[PROBLEM TO SOLVE] Lines from the one containing "KEYS3: TTP224 -> 3x1" through the end of the entries below: set them down exactly, both ends included, with nothing added.

[RAW DATA]
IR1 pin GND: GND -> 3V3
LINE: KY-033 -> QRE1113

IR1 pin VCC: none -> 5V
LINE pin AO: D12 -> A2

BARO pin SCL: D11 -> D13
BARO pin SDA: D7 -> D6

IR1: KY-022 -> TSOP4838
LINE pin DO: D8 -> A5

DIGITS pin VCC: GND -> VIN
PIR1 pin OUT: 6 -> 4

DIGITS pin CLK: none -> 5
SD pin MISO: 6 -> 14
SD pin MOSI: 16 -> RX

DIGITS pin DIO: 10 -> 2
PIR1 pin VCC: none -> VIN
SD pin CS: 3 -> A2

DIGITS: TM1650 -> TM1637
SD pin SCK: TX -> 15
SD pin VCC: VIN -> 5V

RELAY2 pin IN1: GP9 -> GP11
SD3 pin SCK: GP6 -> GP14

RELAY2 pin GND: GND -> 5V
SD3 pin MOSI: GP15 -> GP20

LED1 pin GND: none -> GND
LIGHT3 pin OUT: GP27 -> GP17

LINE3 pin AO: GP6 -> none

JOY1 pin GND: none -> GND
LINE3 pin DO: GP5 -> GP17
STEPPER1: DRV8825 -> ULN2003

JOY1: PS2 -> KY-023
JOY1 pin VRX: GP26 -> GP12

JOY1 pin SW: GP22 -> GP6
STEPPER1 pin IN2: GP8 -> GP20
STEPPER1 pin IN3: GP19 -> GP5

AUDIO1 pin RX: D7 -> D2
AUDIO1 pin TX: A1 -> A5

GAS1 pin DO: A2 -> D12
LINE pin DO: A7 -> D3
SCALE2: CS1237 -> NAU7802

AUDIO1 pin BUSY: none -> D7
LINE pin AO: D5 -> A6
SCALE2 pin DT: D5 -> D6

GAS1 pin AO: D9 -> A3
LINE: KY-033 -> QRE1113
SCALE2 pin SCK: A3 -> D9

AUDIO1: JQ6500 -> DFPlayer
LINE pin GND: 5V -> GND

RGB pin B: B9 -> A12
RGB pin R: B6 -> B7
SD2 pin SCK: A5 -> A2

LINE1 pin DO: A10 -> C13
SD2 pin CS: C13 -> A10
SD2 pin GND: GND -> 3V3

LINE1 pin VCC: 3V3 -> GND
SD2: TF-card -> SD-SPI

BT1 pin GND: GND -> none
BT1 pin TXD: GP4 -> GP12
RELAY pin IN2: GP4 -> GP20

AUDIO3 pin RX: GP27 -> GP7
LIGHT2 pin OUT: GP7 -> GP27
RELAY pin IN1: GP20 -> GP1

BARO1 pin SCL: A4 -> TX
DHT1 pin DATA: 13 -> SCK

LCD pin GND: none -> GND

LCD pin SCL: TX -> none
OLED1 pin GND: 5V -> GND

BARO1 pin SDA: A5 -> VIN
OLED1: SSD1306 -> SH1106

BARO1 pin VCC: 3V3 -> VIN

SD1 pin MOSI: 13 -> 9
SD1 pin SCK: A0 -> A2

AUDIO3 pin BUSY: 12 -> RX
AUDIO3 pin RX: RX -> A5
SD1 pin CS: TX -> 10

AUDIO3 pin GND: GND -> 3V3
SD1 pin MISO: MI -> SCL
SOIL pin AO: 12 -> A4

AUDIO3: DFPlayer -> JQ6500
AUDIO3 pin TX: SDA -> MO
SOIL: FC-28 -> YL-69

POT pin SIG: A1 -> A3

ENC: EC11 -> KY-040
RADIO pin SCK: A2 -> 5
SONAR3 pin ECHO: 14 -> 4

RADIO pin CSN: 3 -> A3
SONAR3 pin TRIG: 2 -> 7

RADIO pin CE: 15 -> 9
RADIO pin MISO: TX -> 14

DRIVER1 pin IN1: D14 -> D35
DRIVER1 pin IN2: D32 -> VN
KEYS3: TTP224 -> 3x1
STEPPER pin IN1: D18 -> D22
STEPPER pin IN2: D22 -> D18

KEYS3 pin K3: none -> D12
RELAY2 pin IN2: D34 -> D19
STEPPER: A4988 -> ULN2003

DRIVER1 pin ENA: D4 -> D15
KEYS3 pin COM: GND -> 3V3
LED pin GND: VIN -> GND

[SOLUTION]
KEYS3: TTP224 -> 3x1
STEPPER pin IN1: D18 -> D22
STEPPER pin IN2: D22 -> D18

KEYS3 pin K3: none -> D12
RELAY2 pin IN2: D34 -> D19
STEPPER: A4988 -> ULN2003

DRIVER1 pin ENA: D4 -> D15
KEYS3 pin COM: GND -> 3V3
LED pin GND: VIN -> GND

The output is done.